> _Available data_:
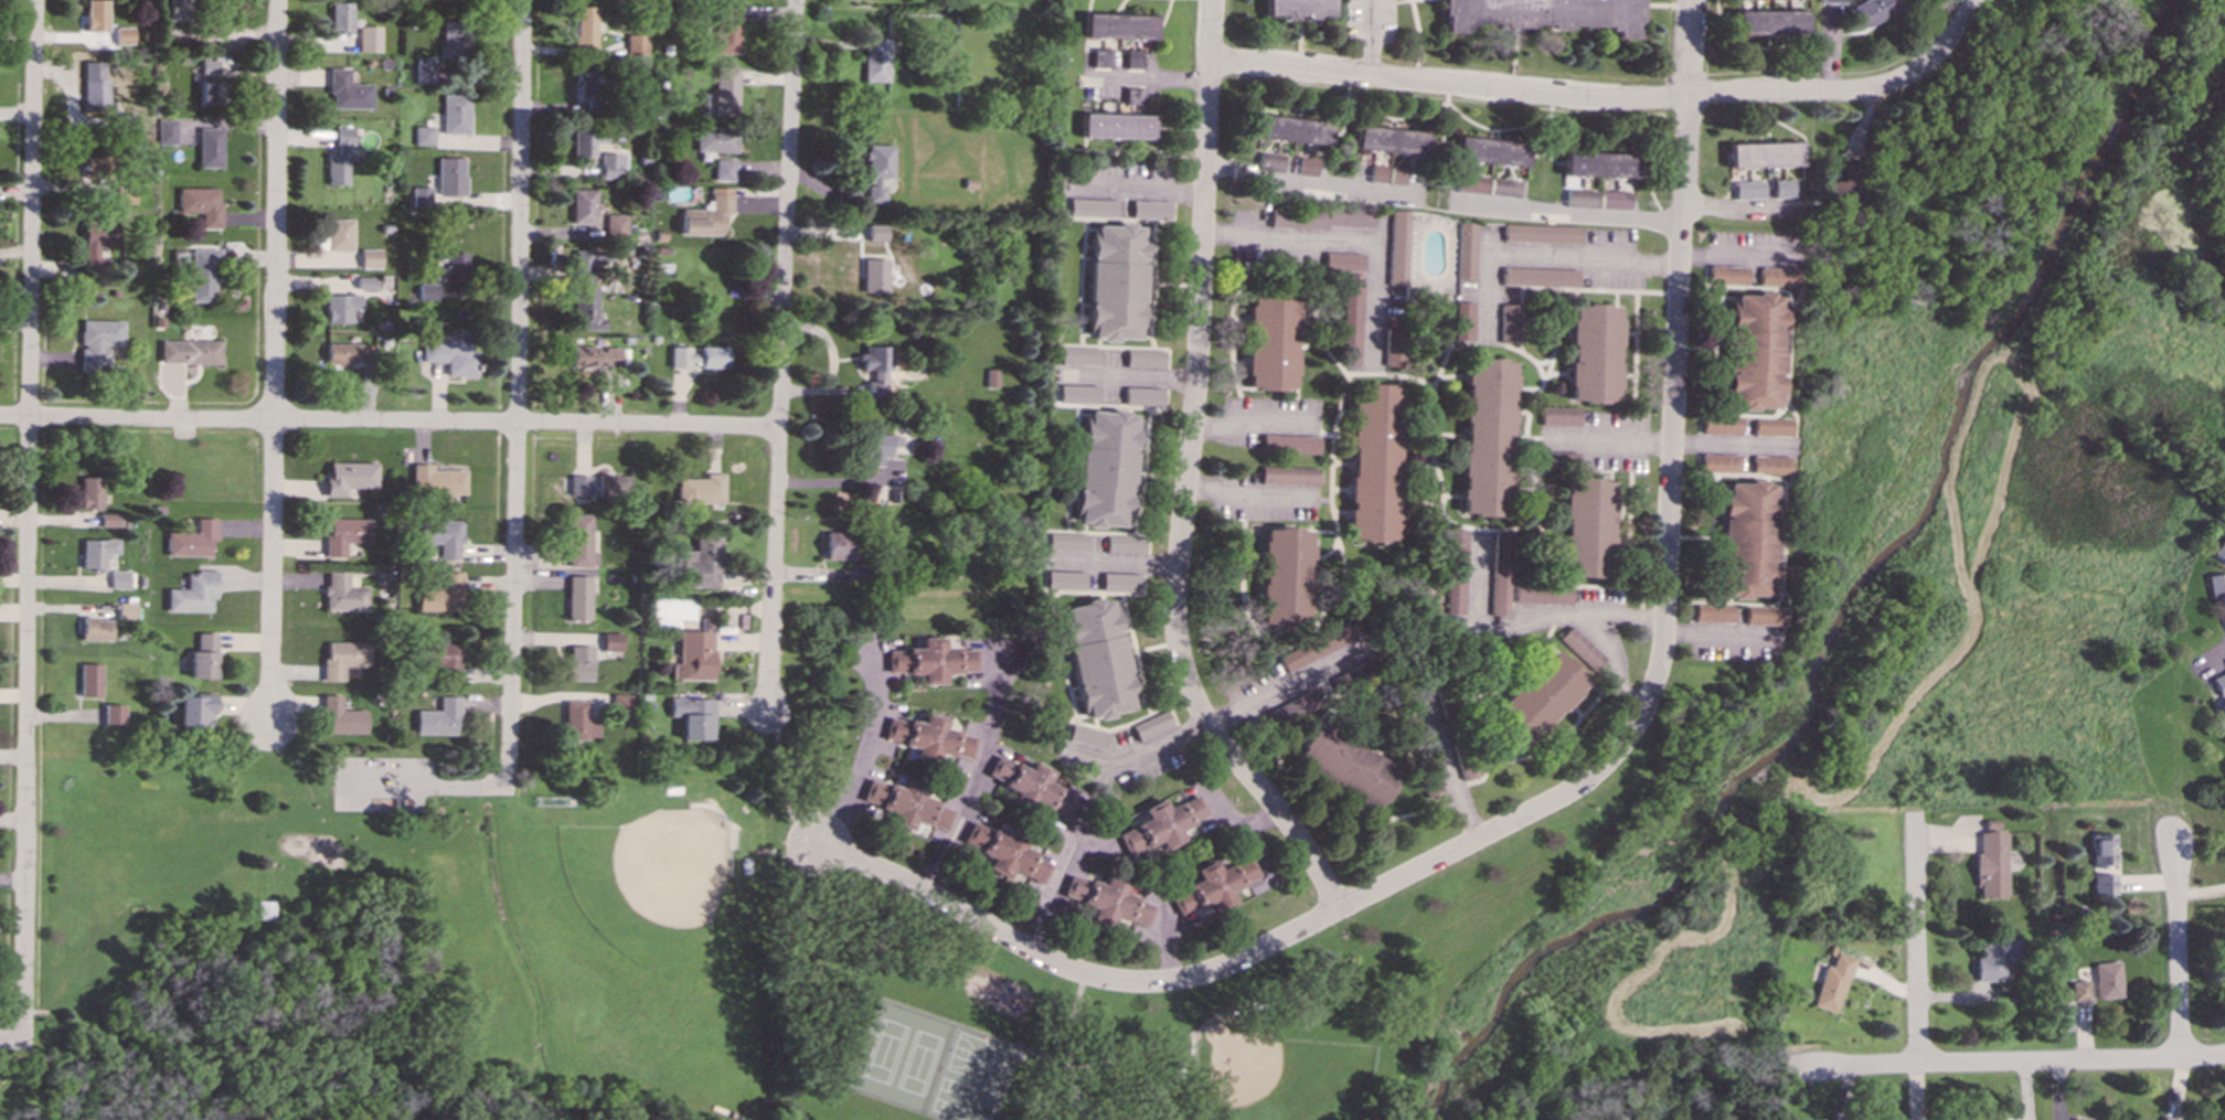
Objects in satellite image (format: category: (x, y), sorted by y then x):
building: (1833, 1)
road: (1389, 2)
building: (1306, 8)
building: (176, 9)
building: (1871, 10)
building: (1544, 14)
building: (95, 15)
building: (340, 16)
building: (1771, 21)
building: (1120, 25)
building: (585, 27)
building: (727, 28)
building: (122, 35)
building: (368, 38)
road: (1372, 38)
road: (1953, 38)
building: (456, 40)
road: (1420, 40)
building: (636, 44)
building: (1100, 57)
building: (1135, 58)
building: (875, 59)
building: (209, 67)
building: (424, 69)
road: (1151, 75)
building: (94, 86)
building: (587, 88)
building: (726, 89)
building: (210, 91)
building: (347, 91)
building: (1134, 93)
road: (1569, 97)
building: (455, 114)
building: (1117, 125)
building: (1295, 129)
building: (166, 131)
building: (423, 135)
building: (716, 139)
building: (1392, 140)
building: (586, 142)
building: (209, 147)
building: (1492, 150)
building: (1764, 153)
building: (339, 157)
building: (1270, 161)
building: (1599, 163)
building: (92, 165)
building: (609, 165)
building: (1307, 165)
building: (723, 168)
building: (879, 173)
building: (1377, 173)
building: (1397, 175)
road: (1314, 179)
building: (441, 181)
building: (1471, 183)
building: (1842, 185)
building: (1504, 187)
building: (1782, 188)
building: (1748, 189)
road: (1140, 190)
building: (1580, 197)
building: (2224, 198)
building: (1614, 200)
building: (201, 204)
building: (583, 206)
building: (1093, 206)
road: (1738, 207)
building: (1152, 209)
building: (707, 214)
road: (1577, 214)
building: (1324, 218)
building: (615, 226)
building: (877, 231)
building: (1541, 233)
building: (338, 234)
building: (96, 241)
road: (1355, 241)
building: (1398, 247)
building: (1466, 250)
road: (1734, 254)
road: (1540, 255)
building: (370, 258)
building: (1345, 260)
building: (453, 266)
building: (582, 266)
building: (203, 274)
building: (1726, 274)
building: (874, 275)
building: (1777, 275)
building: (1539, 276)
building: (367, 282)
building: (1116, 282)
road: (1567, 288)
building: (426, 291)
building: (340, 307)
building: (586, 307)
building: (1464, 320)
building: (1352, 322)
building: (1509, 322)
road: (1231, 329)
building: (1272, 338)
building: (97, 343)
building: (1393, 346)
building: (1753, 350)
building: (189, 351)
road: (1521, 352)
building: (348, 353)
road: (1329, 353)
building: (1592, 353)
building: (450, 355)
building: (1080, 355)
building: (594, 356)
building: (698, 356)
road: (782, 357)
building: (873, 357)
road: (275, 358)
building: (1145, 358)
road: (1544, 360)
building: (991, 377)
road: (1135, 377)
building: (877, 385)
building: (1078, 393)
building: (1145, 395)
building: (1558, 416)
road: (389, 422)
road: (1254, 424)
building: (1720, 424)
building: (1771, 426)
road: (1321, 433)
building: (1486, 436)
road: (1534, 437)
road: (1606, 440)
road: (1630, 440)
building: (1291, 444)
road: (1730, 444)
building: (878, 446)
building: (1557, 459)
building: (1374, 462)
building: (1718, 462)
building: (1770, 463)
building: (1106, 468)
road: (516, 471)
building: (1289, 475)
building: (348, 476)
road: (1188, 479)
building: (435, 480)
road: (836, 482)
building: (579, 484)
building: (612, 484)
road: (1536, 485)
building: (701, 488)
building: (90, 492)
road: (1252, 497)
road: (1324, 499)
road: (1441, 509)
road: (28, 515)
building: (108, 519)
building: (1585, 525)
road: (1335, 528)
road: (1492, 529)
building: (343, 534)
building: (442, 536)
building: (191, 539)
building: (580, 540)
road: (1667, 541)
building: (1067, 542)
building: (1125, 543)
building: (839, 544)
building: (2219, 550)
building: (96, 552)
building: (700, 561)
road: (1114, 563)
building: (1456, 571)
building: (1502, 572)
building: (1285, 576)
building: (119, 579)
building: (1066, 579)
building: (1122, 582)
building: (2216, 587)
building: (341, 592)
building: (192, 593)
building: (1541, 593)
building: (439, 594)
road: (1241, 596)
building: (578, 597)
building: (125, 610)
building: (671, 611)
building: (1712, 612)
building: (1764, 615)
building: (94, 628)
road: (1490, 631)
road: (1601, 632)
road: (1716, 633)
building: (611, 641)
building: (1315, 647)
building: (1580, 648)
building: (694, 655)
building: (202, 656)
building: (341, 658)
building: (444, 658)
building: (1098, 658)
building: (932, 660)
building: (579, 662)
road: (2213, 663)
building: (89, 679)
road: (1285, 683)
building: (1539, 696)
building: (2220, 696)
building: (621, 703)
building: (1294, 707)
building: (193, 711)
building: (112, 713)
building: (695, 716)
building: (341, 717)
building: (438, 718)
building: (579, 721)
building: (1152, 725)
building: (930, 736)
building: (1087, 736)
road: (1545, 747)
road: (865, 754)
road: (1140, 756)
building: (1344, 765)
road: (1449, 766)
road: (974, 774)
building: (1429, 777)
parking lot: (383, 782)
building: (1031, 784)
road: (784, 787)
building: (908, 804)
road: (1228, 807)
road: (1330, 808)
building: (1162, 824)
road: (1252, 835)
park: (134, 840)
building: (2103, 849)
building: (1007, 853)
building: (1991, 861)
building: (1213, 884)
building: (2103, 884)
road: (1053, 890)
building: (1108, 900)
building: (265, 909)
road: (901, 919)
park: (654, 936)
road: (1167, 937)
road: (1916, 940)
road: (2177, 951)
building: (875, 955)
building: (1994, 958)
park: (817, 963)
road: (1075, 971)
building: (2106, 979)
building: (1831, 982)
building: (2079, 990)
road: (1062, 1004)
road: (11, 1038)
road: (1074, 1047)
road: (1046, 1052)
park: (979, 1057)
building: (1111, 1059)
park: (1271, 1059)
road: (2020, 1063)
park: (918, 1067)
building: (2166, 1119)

> _Task to complete_: Copy the lines above exactly and exclude every image.

> _Written reply_:
Objects in satellite image (format: category: (x, y), sorted by y then x):
building: (1833, 1)
road: (1389, 2)
building: (1306, 8)
building: (176, 9)
building: (1871, 10)
building: (1544, 14)
building: (95, 15)
building: (340, 16)
building: (1771, 21)
building: (1120, 25)
building: (585, 27)
building: (727, 28)
building: (122, 35)
building: (368, 38)
road: (1372, 38)
road: (1953, 38)
building: (456, 40)
road: (1420, 40)
building: (636, 44)
building: (1100, 57)
building: (1135, 58)
building: (875, 59)
building: (209, 67)
building: (424, 69)
road: (1151, 75)
building: (94, 86)
building: (587, 88)
building: (726, 89)
building: (210, 91)
building: (347, 91)
building: (1134, 93)
road: (1569, 97)
building: (455, 114)
building: (1117, 125)
building: (1295, 129)
building: (166, 131)
building: (423, 135)
building: (716, 139)
building: (1392, 140)
building: (586, 142)
building: (209, 147)
building: (1492, 150)
building: (1764, 153)
building: (339, 157)
building: (1270, 161)
building: (1599, 163)
building: (92, 165)
building: (609, 165)
building: (1307, 165)
building: (723, 168)
building: (879, 173)
building: (1377, 173)
building: (1397, 175)
road: (1314, 179)
building: (441, 181)
building: (1471, 183)
building: (1842, 185)
building: (1504, 187)
building: (1782, 188)
building: (1748, 189)
road: (1140, 190)
building: (1580, 197)
building: (2224, 198)
building: (1614, 200)
building: (201, 204)
building: (583, 206)
building: (1093, 206)
road: (1738, 207)
building: (1152, 209)
building: (707, 214)
road: (1577, 214)
building: (1324, 218)
building: (615, 226)
building: (877, 231)
building: (1541, 233)
building: (338, 234)
building: (96, 241)
road: (1355, 241)
building: (1398, 247)
building: (1466, 250)
road: (1734, 254)
road: (1540, 255)
building: (370, 258)
building: (1345, 260)
building: (453, 266)
building: (582, 266)
building: (203, 274)
building: (1726, 274)
building: (874, 275)
building: (1777, 275)
building: (1539, 276)
building: (367, 282)
building: (1116, 282)
road: (1567, 288)
building: (426, 291)
building: (340, 307)
building: (586, 307)
building: (1464, 320)
building: (1352, 322)
building: (1509, 322)
road: (1231, 329)
building: (1272, 338)
building: (97, 343)
building: (1393, 346)
building: (1753, 350)
building: (189, 351)
road: (1521, 352)
building: (348, 353)
road: (1329, 353)
building: (1592, 353)
building: (450, 355)
building: (1080, 355)
building: (594, 356)
building: (698, 356)
road: (782, 357)
building: (873, 357)
road: (275, 358)
building: (1145, 358)
road: (1544, 360)
building: (991, 377)
road: (1135, 377)
building: (877, 385)
building: (1078, 393)
building: (1145, 395)
building: (1558, 416)
road: (389, 422)
road: (1254, 424)
building: (1720, 424)
building: (1771, 426)
road: (1321, 433)
building: (1486, 436)
road: (1534, 437)
road: (1606, 440)
road: (1630, 440)
building: (1291, 444)
road: (1730, 444)
building: (878, 446)
building: (1557, 459)
building: (1374, 462)
building: (1718, 462)
building: (1770, 463)
building: (1106, 468)
road: (516, 471)
building: (1289, 475)
building: (348, 476)
road: (1188, 479)
building: (435, 480)
road: (836, 482)
building: (579, 484)
building: (612, 484)
road: (1536, 485)
building: (701, 488)
building: (90, 492)
road: (1252, 497)
road: (1324, 499)
road: (1441, 509)
road: (28, 515)
building: (108, 519)
building: (1585, 525)
road: (1335, 528)
road: (1492, 529)
building: (343, 534)
building: (442, 536)
building: (191, 539)
building: (580, 540)
road: (1667, 541)
building: (1067, 542)
building: (1125, 543)
building: (839, 544)
building: (2219, 550)
building: (96, 552)
building: (700, 561)
road: (1114, 563)
building: (1456, 571)
building: (1502, 572)
building: (1285, 576)
building: (119, 579)
building: (1066, 579)
building: (1122, 582)
building: (2216, 587)
building: (341, 592)
building: (192, 593)
building: (1541, 593)
building: (439, 594)
road: (1241, 596)
building: (578, 597)
building: (125, 610)
building: (671, 611)
building: (1712, 612)
building: (1764, 615)
building: (94, 628)
road: (1490, 631)
road: (1601, 632)
road: (1716, 633)
building: (611, 641)
building: (1315, 647)
building: (1580, 648)
building: (694, 655)
building: (202, 656)
building: (341, 658)
building: (444, 658)
building: (1098, 658)
building: (932, 660)
building: (579, 662)
road: (2213, 663)
building: (89, 679)
road: (1285, 683)
building: (1539, 696)
building: (2220, 696)
building: (621, 703)
building: (1294, 707)
building: (193, 711)
building: (112, 713)
building: (695, 716)
building: (341, 717)
building: (438, 718)
building: (579, 721)
building: (1152, 725)
building: (930, 736)
building: (1087, 736)
road: (1545, 747)
road: (865, 754)
road: (1140, 756)
building: (1344, 765)
road: (1449, 766)
road: (974, 774)
building: (1429, 777)
parking lot: (383, 782)
building: (1031, 784)
road: (784, 787)
building: (908, 804)
road: (1228, 807)
road: (1330, 808)
building: (1162, 824)
road: (1252, 835)
park: (134, 840)
building: (2103, 849)
building: (1007, 853)
building: (1991, 861)
building: (1213, 884)
building: (2103, 884)
road: (1053, 890)
building: (1108, 900)
building: (265, 909)
road: (901, 919)
park: (654, 936)
road: (1167, 937)
road: (1916, 940)
road: (2177, 951)
building: (875, 955)
building: (1994, 958)
park: (817, 963)
road: (1075, 971)
building: (2106, 979)
building: (1831, 982)
building: (2079, 990)
road: (1062, 1004)
road: (11, 1038)
road: (1074, 1047)
road: (1046, 1052)
park: (979, 1057)
building: (1111, 1059)
park: (1271, 1059)
road: (2020, 1063)
park: (918, 1067)
building: (2166, 1119)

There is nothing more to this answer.